### Description of the task
Return each line exactly, from the one that has "R1: 47k (+5V, VB2) -> 47k (VB2, VE2)" through the end of the entries, both ends included. Pictures do not belong.

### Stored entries
● ● ● ● ● ● ●
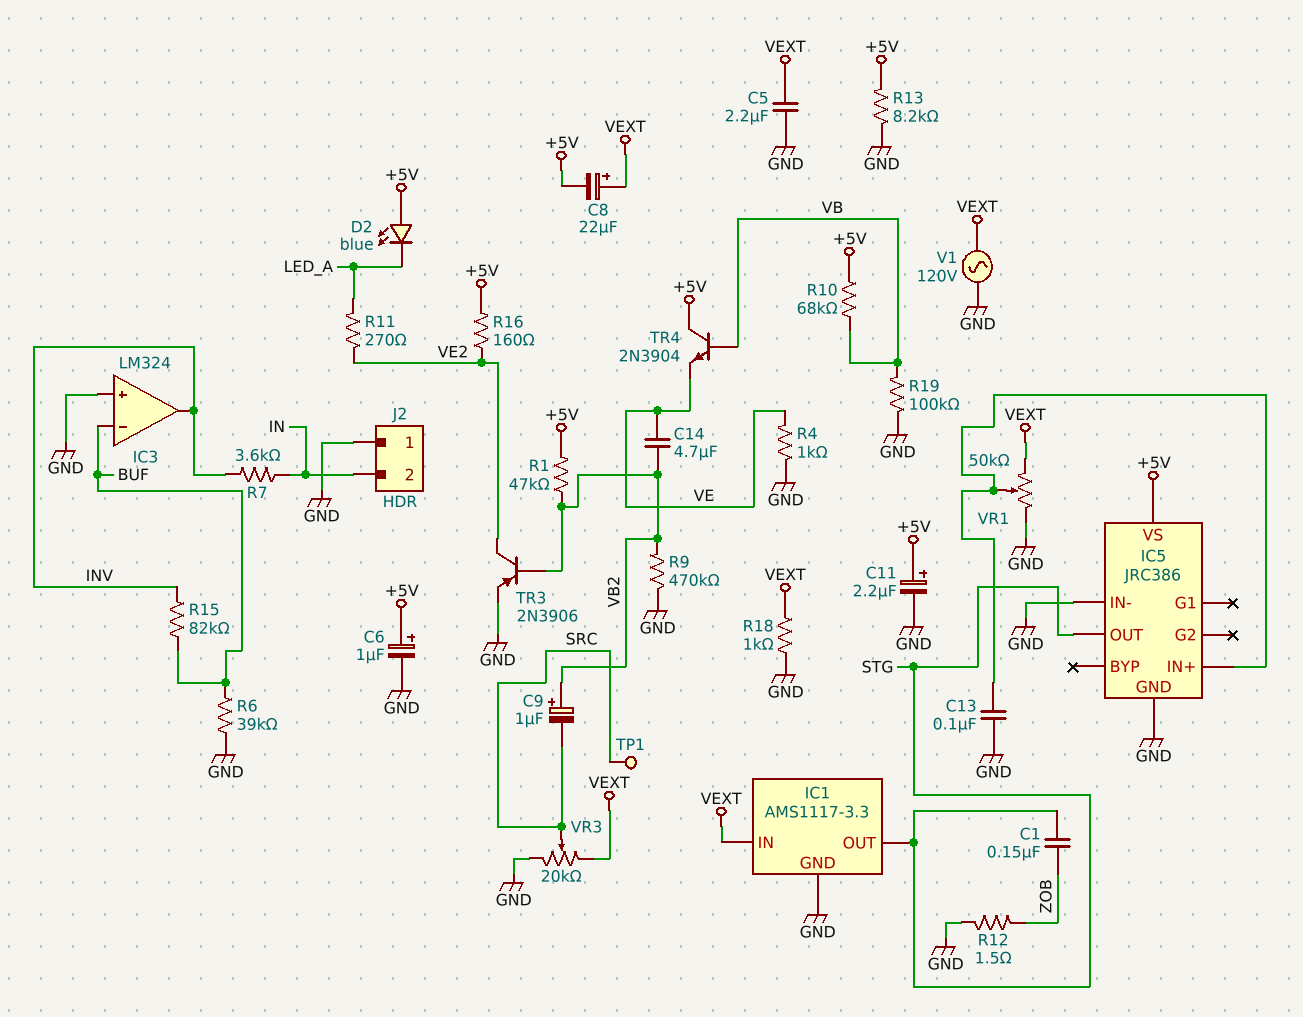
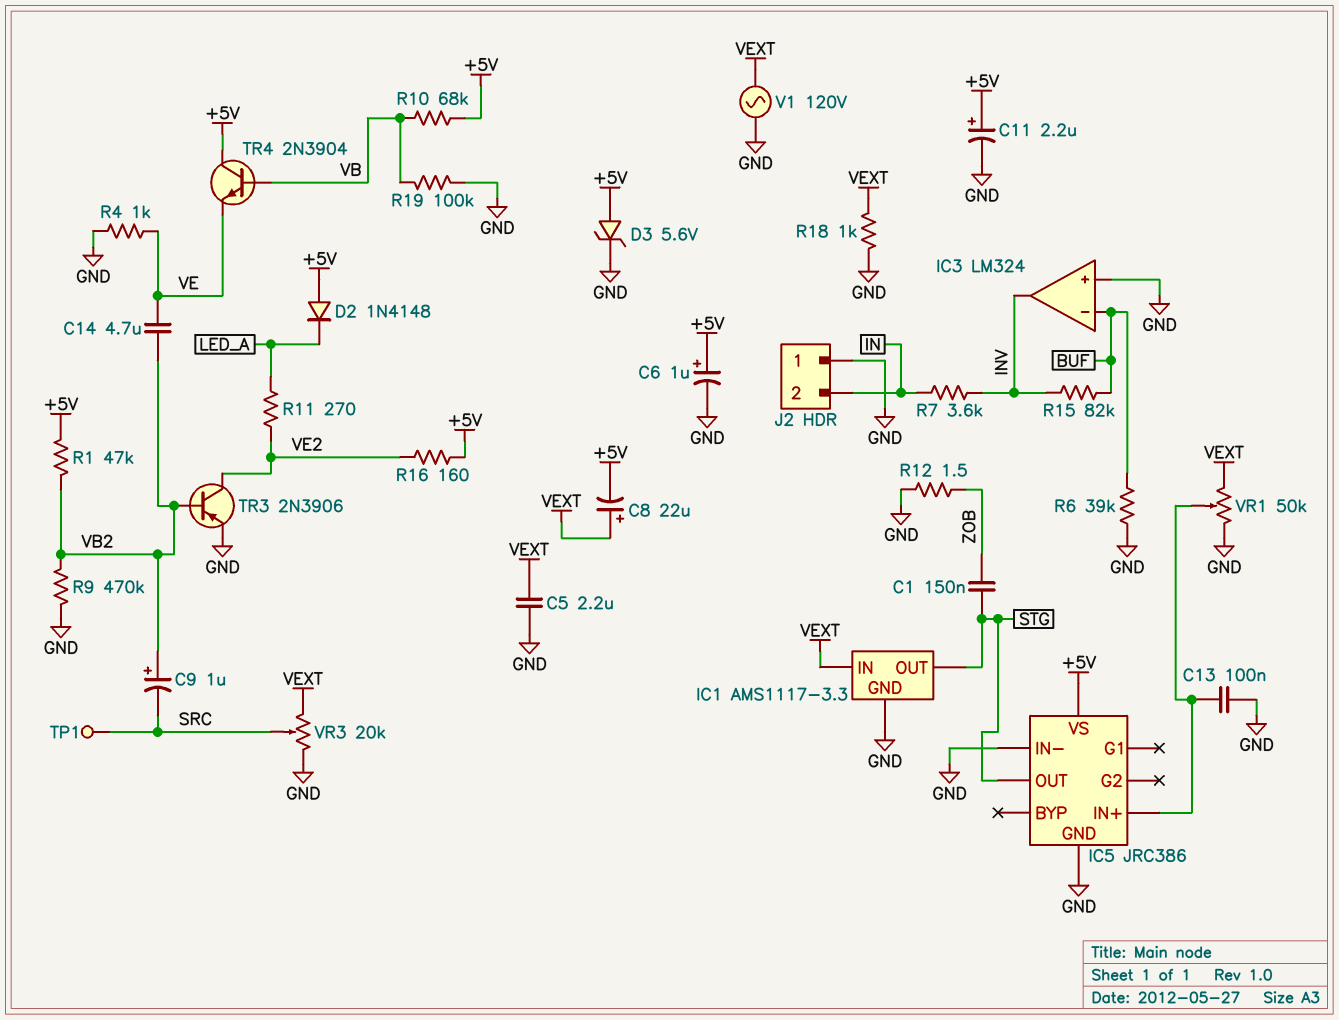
D2: LED blue (A +5V, K LED_A) -> diode 1N4148 (A +5V, K LED_A)
D3: none -> zener 5.6V (A +5V, K GND)
R13: 8.2k (+5V, GND) -> none

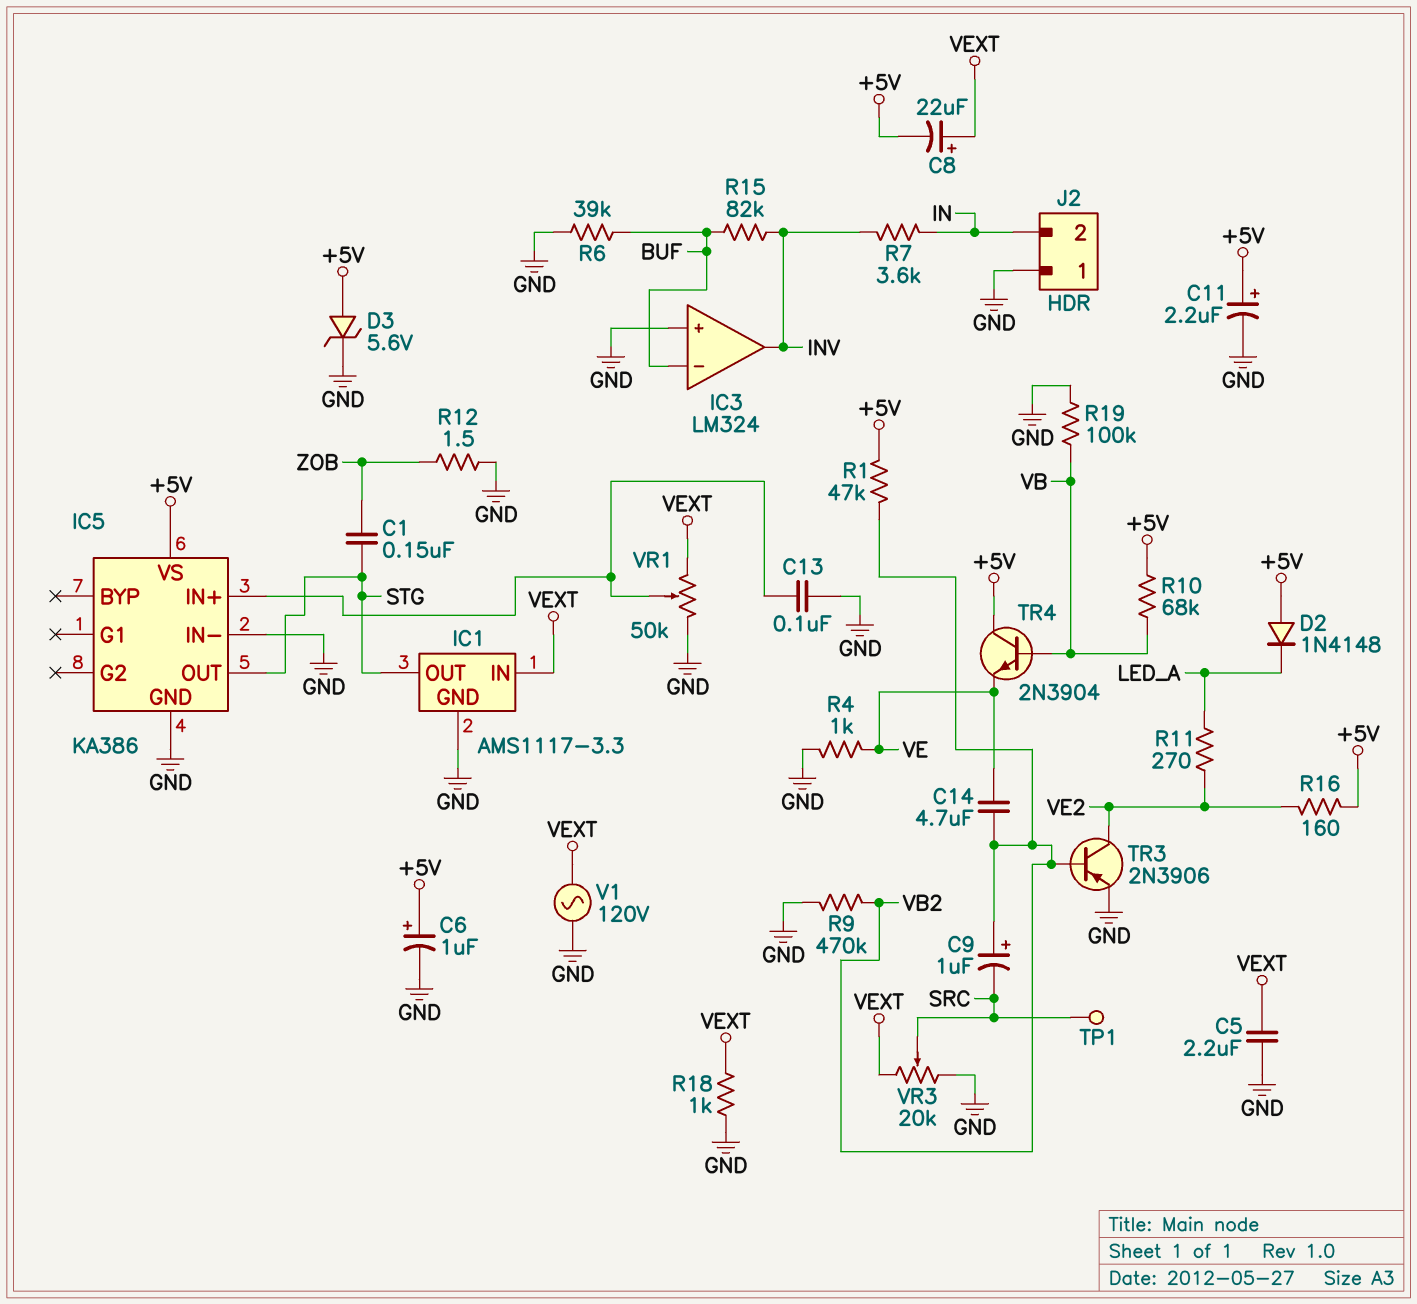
IC5: JRC386 -> KA386

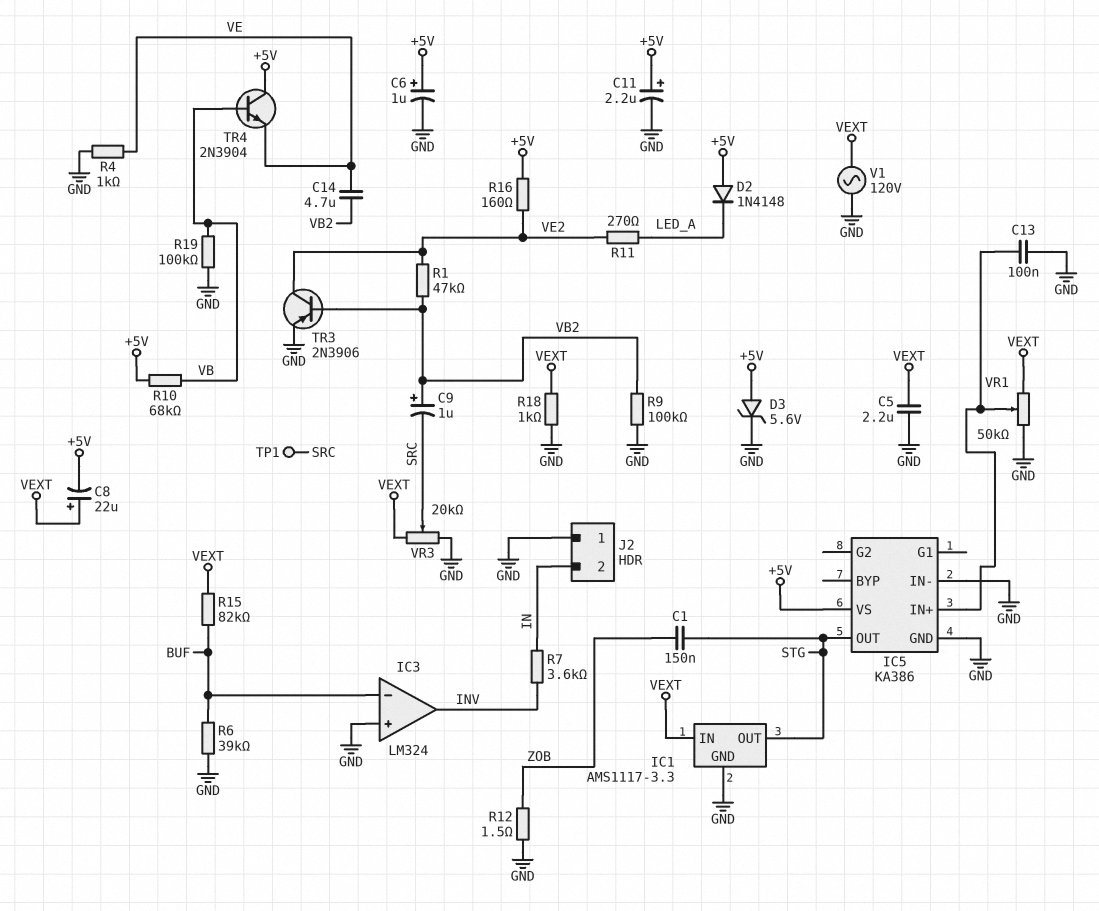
R1: 47k (+5V, VB2) -> 47k (VB2, VE2)
R9: 470k (GND, VB2) -> 100k (GND, VB2)
R15: 82k (BUF, INV) -> 82k (BUF, VEXT)

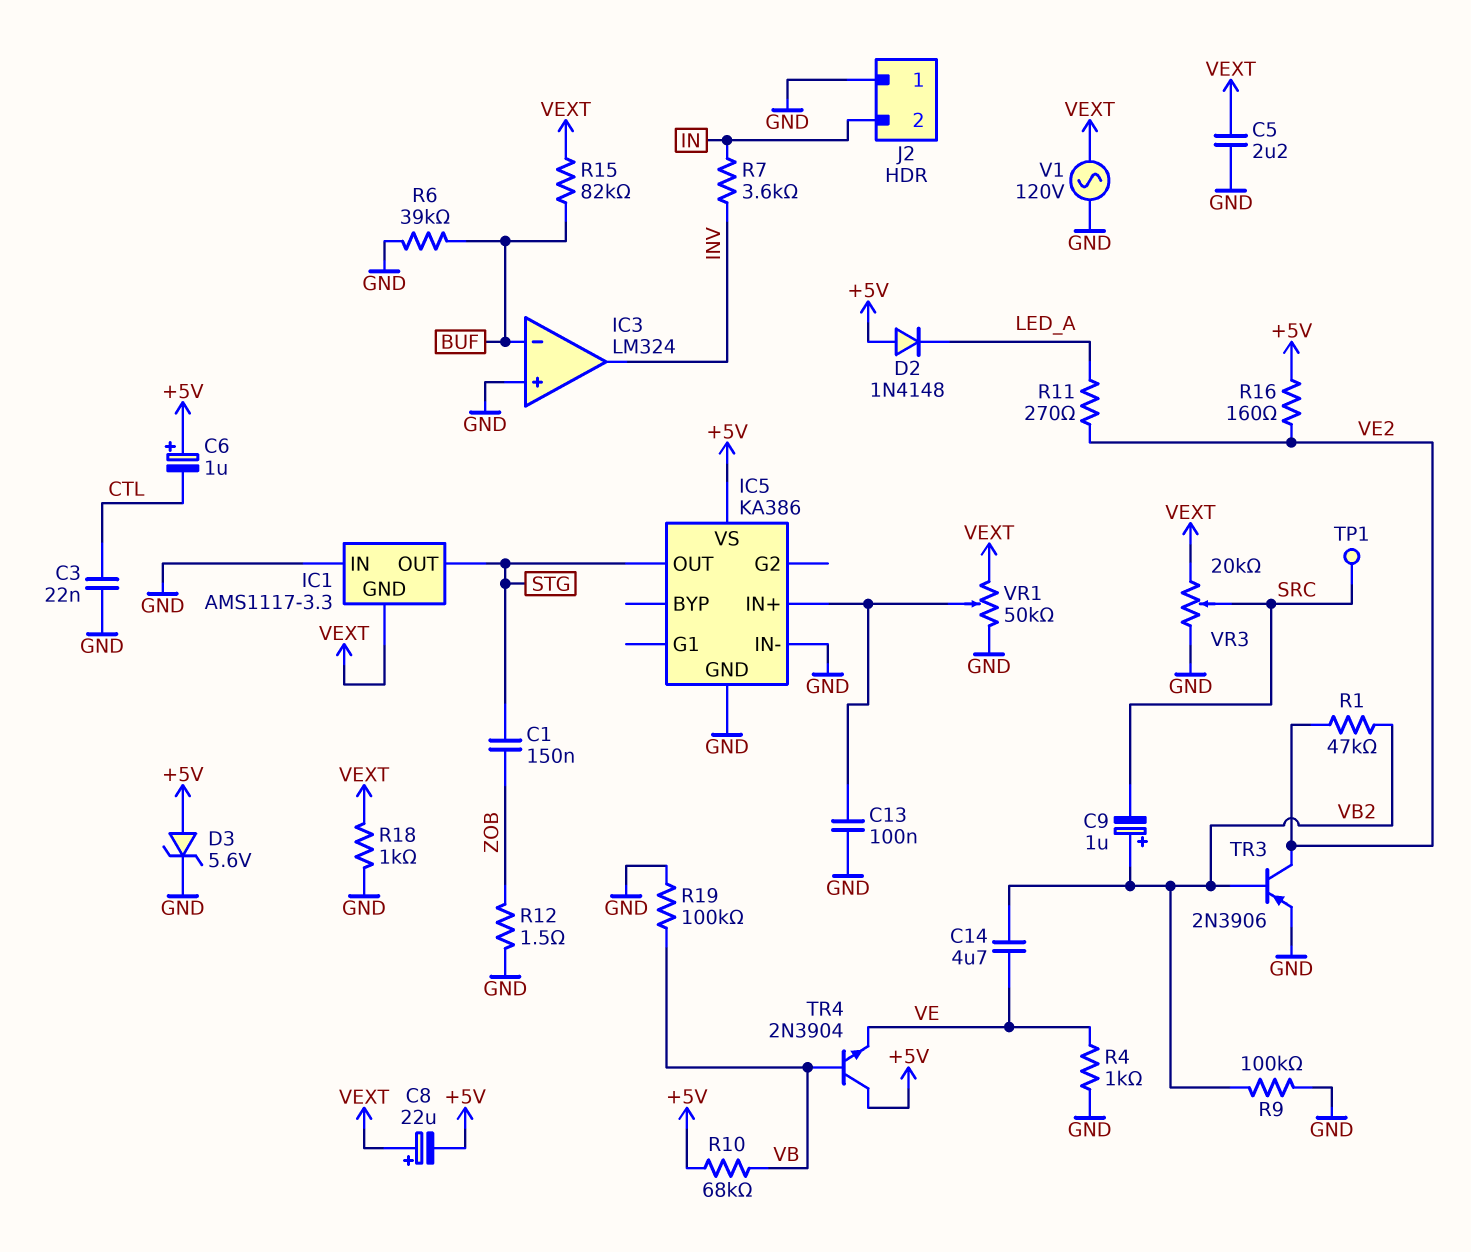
C3: none -> 22nF (CTL, GND)
C6: 1uF (plus +5V, minus GND) -> 1uF (plus +5V, minus CTL)
C11: 2.2uF (plus +5V, minus GND) -> none
IC1 pin GND: GND -> VEXT
IC1 pin IN: VEXT -> GND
● ● ● ● ● ● ●
### Solution for this task
R1: 47k (+5V, VB2) -> 47k (VB2, VE2)
R9: 470k (GND, VB2) -> 100k (GND, VB2)
R15: 82k (BUF, INV) -> 82k (BUF, VEXT)

C3: none -> 22nF (CTL, GND)
C6: 1uF (plus +5V, minus GND) -> 1uF (plus +5V, minus CTL)
C11: 2.2uF (plus +5V, minus GND) -> none
IC1 pin GND: GND -> VEXT
IC1 pin IN: VEXT -> GND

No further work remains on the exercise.